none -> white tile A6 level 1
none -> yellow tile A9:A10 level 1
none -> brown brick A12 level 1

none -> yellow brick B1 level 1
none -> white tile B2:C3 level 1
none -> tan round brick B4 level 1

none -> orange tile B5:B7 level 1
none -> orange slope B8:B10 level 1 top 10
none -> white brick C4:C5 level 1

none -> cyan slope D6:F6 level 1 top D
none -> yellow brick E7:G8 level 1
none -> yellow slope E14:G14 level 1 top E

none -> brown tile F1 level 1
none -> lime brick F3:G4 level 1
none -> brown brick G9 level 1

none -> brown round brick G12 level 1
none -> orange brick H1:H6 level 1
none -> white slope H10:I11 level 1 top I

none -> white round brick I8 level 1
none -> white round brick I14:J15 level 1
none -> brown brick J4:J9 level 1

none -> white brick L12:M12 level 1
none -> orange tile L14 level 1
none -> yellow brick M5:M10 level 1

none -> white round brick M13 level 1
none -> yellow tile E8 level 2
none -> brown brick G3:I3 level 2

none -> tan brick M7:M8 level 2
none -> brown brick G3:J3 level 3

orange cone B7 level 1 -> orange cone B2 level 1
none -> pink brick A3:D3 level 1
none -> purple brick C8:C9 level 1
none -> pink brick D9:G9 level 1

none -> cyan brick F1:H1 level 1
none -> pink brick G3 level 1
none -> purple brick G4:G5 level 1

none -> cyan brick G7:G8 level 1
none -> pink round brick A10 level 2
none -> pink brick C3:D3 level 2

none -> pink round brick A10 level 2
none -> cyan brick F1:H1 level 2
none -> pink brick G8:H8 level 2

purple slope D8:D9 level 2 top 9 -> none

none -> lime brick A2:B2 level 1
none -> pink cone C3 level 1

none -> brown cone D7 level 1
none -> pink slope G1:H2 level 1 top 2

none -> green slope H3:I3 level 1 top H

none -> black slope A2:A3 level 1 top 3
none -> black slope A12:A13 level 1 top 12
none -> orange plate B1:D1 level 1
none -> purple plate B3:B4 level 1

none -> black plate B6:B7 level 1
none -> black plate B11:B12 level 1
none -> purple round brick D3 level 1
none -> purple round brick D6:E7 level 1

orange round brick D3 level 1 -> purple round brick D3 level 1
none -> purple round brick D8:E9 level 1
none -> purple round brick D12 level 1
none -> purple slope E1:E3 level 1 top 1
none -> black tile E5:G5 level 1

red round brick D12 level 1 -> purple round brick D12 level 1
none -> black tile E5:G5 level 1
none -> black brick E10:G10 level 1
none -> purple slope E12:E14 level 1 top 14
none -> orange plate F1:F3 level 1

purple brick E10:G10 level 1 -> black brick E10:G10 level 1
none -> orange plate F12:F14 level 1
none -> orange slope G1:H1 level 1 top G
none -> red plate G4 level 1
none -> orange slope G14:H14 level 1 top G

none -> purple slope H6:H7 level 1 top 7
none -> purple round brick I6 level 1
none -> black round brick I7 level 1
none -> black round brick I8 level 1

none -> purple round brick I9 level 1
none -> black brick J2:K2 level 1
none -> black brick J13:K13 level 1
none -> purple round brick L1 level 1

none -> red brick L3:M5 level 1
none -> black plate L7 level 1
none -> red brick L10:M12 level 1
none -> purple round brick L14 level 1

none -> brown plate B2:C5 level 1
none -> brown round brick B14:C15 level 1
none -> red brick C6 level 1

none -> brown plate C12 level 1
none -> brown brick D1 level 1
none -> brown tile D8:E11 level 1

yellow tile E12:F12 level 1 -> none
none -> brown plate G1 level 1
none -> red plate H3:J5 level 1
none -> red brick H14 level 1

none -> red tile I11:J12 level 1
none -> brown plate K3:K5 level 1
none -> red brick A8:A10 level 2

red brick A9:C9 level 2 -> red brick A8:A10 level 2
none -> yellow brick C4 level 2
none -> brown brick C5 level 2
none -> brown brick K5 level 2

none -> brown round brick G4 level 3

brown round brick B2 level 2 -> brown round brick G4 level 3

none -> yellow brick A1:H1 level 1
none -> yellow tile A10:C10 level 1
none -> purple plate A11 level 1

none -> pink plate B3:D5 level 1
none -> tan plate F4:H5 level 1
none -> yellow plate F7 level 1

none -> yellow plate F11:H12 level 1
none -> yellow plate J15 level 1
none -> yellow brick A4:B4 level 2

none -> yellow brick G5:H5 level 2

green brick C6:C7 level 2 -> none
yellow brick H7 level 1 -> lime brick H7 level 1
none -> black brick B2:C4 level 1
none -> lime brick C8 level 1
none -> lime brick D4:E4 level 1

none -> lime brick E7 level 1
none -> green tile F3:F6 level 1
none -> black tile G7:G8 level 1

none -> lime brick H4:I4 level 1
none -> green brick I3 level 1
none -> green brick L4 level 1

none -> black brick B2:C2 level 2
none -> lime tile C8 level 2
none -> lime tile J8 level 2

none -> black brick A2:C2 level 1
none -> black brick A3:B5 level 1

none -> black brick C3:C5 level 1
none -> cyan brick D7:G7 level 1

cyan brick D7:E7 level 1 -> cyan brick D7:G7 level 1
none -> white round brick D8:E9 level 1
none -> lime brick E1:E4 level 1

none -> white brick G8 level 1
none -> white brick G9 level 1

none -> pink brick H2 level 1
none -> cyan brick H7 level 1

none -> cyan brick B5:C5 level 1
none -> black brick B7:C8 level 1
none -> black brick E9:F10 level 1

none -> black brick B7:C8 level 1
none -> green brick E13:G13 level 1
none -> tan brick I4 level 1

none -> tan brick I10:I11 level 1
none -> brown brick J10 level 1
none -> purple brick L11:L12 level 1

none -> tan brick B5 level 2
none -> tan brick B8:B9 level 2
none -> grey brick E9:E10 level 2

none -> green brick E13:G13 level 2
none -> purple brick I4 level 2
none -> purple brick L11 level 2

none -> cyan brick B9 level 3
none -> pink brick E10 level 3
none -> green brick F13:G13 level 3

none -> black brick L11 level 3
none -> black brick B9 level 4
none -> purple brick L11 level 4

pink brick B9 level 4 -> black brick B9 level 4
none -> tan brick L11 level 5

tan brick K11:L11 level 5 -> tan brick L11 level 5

━━━━

__Your assignment__. Lines holding "cyan": copy each one from the records above.

__Response area__.
none -> cyan slope D6:F6 level 1 top D
none -> cyan brick F1:H1 level 1
none -> cyan brick G7:G8 level 1
none -> cyan brick F1:H1 level 2
none -> cyan brick D7:G7 level 1
cyan brick D7:E7 level 1 -> cyan brick D7:G7 level 1
none -> cyan brick H7 level 1
none -> cyan brick B5:C5 level 1
none -> cyan brick B9 level 3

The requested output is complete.